The answer must consist solely of the lines from the one with "U1 pin MCLR: RESET -> U1/GP5" through the last line of the data, copied exactly, with no pictures.

## Records to process
Segment Open
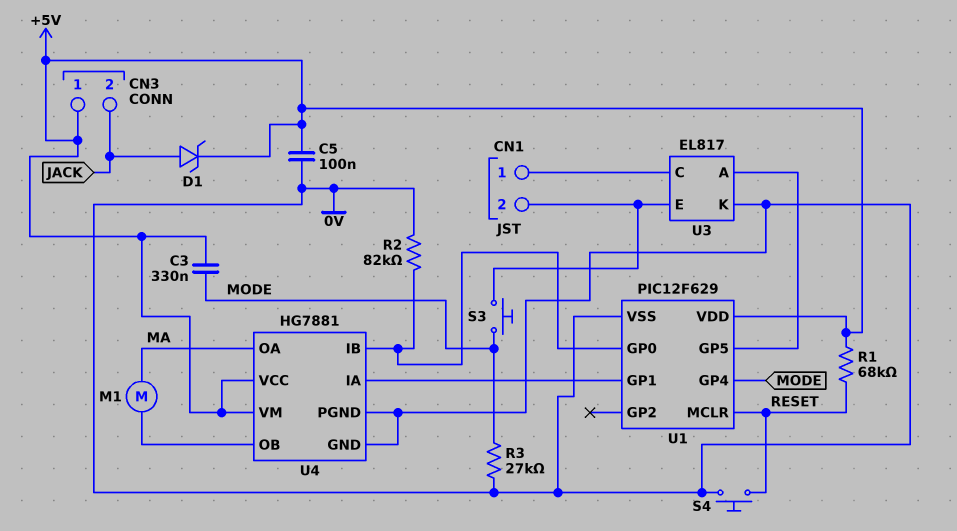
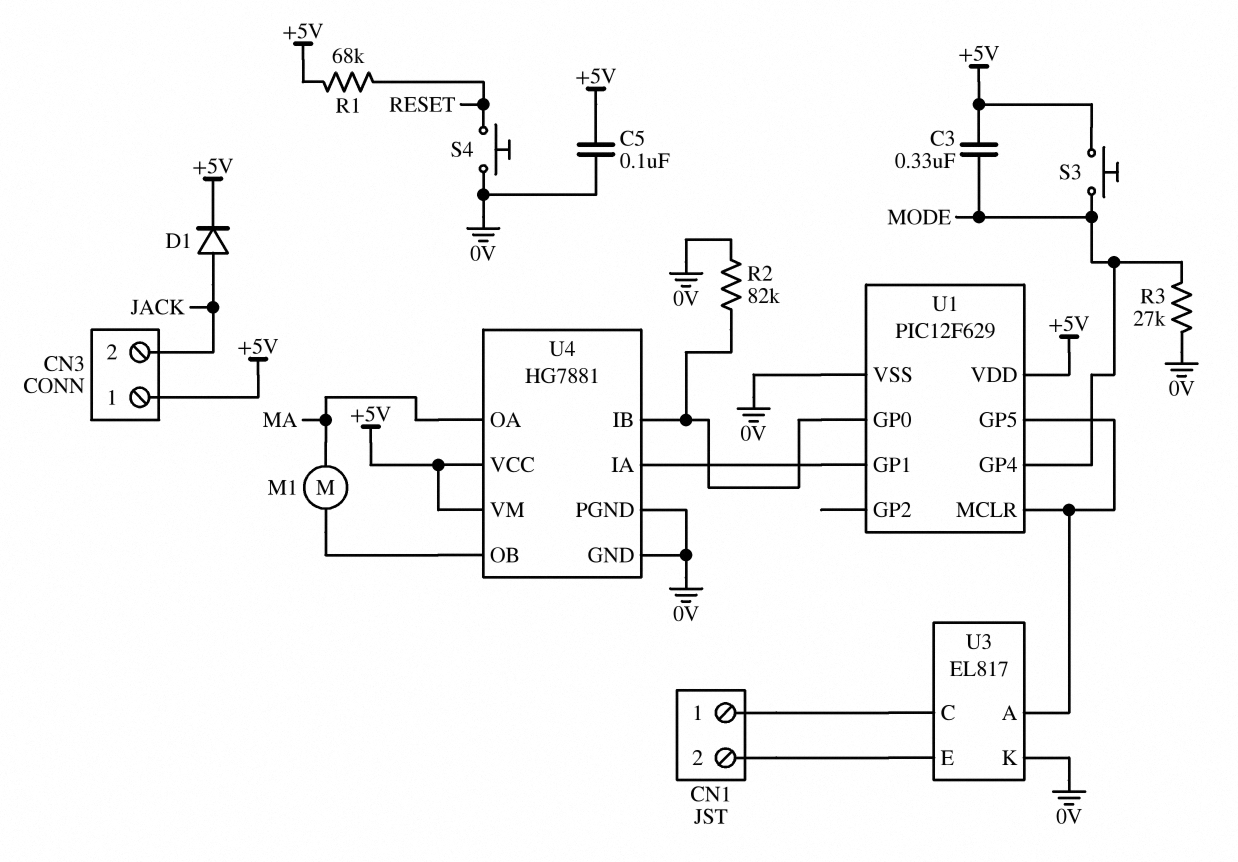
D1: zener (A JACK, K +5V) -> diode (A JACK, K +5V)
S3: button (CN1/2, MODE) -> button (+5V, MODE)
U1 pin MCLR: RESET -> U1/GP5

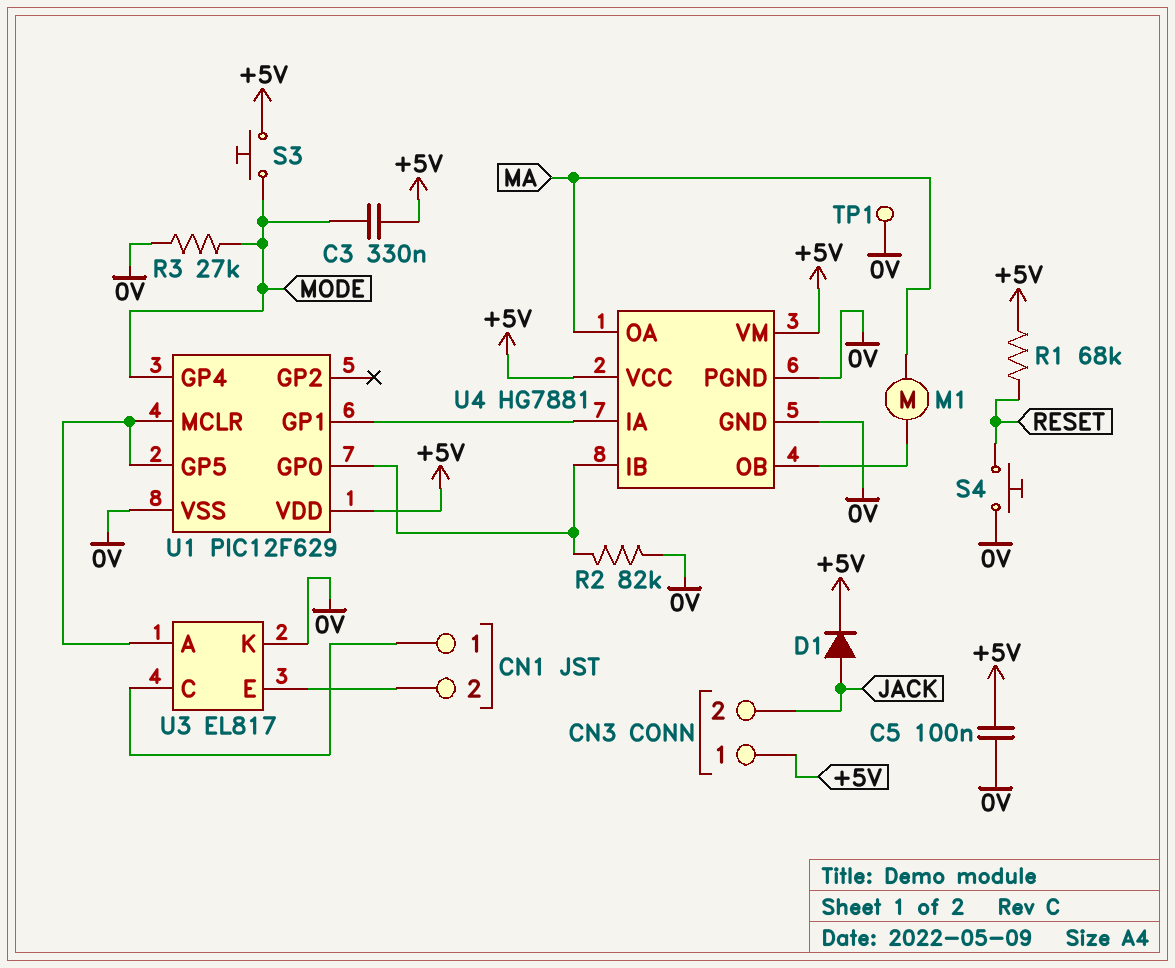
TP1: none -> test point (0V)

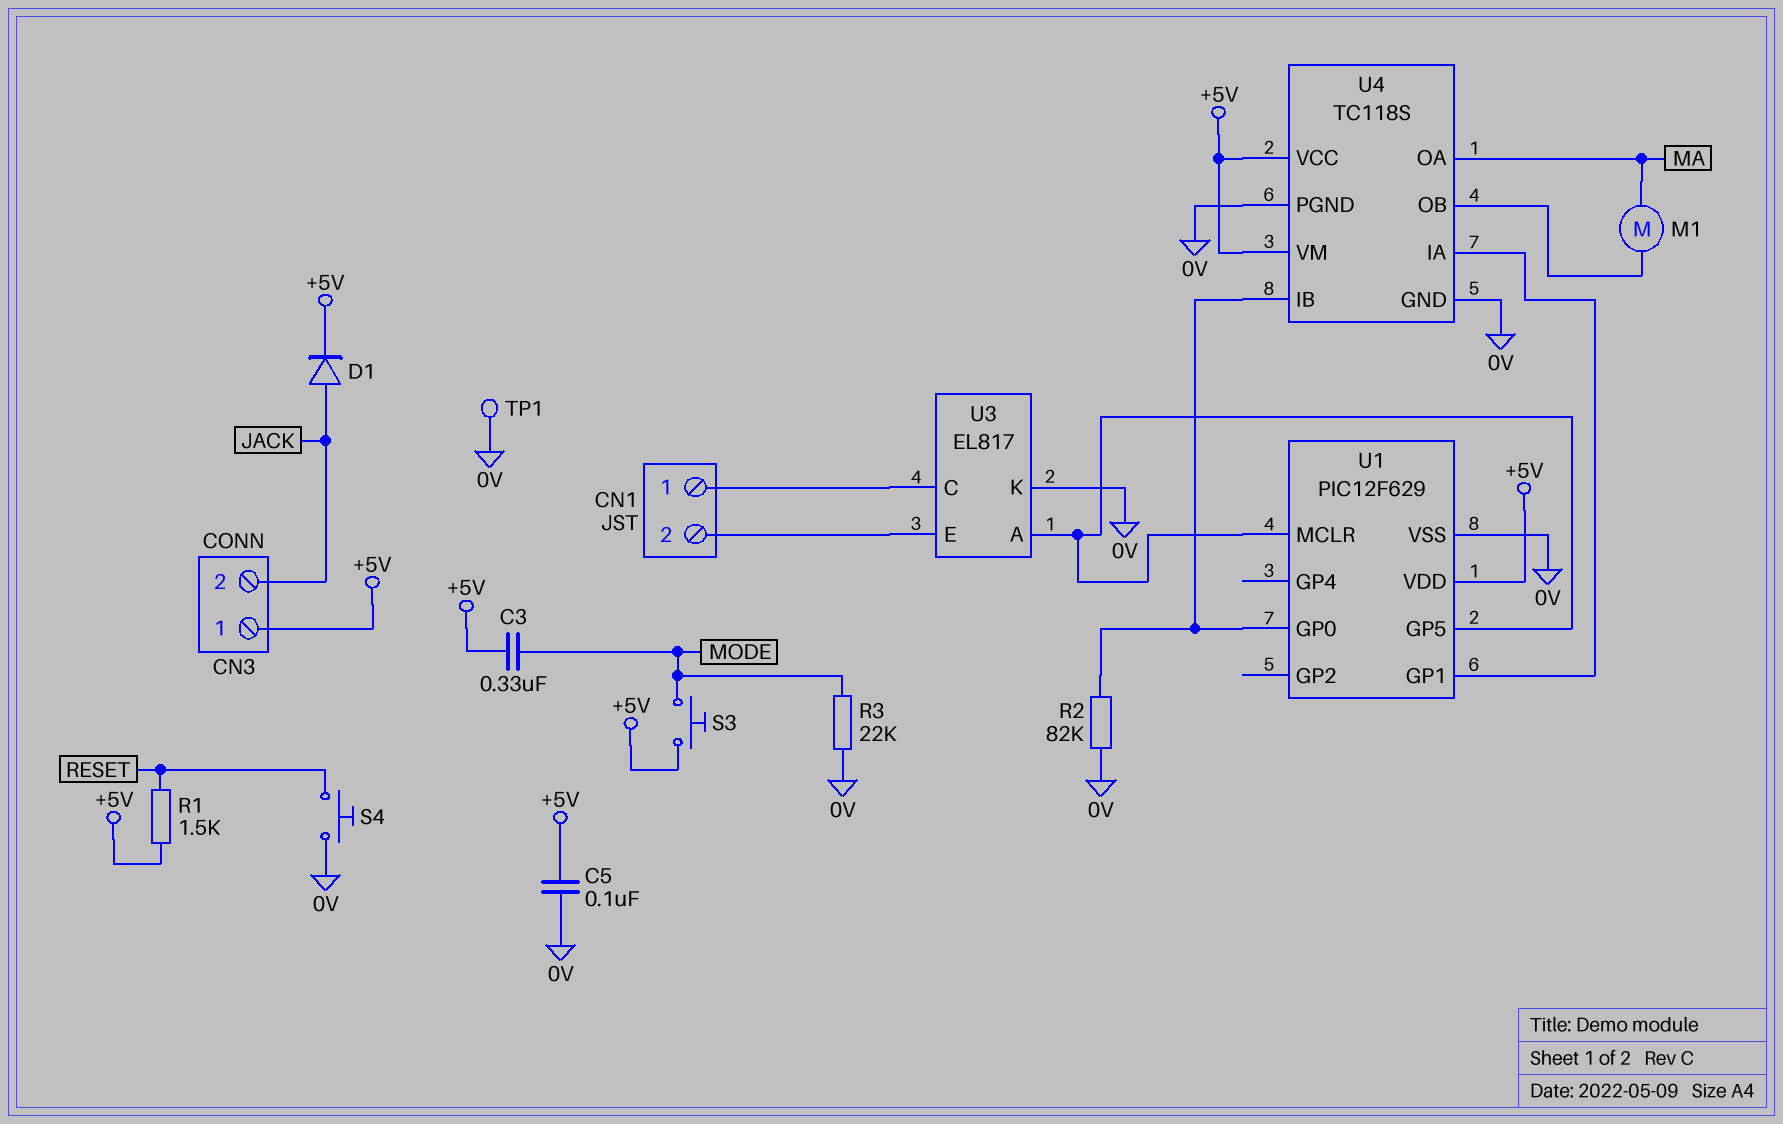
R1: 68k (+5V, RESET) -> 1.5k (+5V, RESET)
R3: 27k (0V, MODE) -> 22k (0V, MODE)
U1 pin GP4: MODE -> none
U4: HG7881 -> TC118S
Segment Closed
## Answer
U1 pin MCLR: RESET -> U1/GP5

TP1: none -> test point (0V)

R1: 68k (+5V, RESET) -> 1.5k (+5V, RESET)
R3: 27k (0V, MODE) -> 22k (0V, MODE)
U1 pin GP4: MODE -> none
U4: HG7881 -> TC118S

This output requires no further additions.